## What is being asked
Every entry needs to be written out again exactly, with its pictures removed.

(Listed entries)

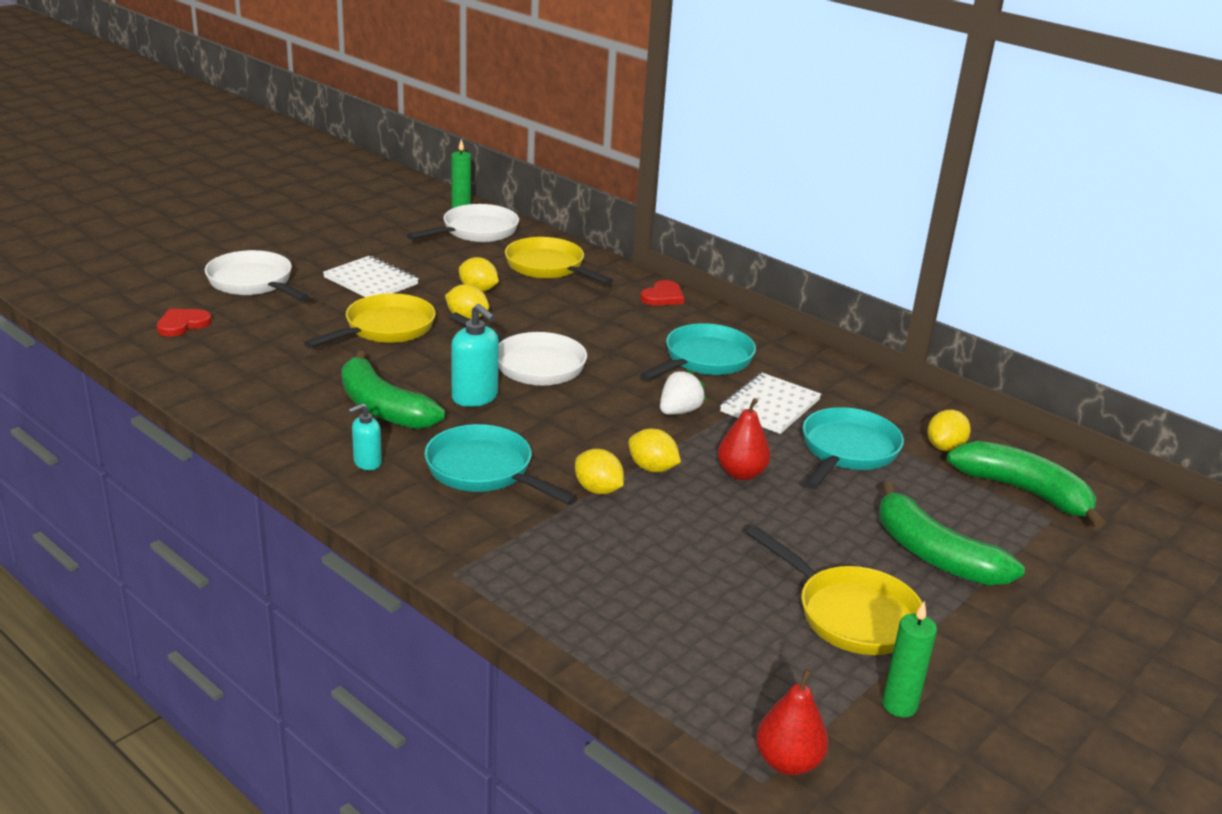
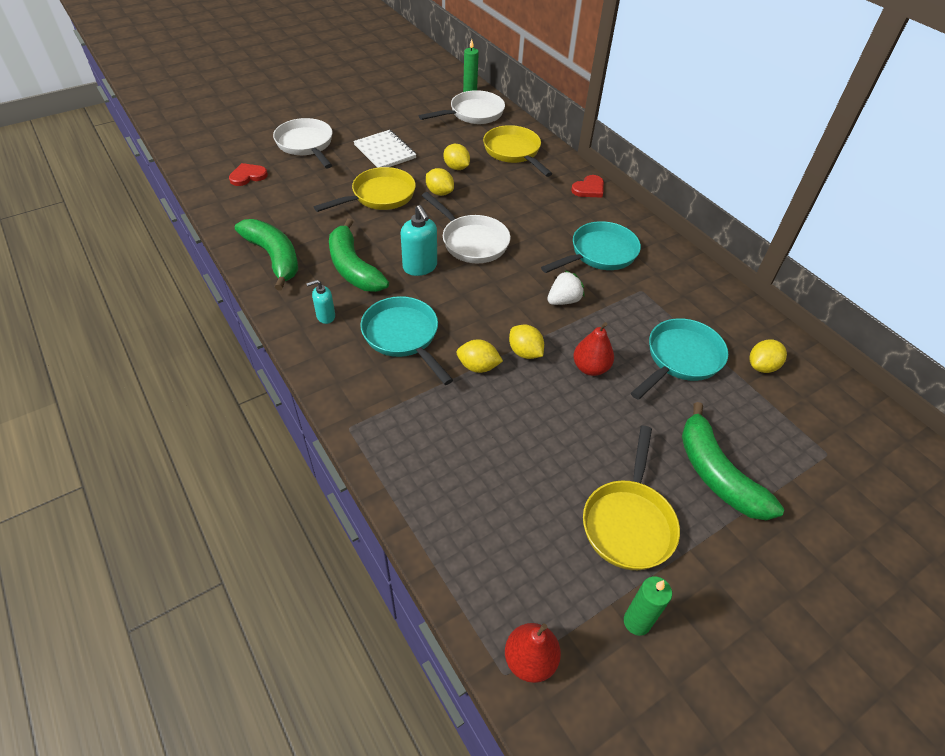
camera: 15 degrees right, 20 degrees up
yellow lemon [575,449,624,494] -> yellow lemon turned 45 degrees counterclockwise [456,339,503,373]
white notebook [720,373,821,434] -> none
yellow pan [746,526,922,655] -> yellow pan turned 45 degrees clockwise [583,426,680,570]
green banana [947,441,1105,528] -> green banana moved to [235,219,298,291]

(End Listed entries)

## Exercise answer
camera: 15 degrees right, 20 degrees up
yellow lemon [575,449,624,494] -> yellow lemon turned 45 degrees counterclockwise [456,339,503,373]
white notebook [720,373,821,434] -> none
yellow pan [746,526,922,655] -> yellow pan turned 45 degrees clockwise [583,426,680,570]
green banana [947,441,1105,528] -> green banana moved to [235,219,298,291]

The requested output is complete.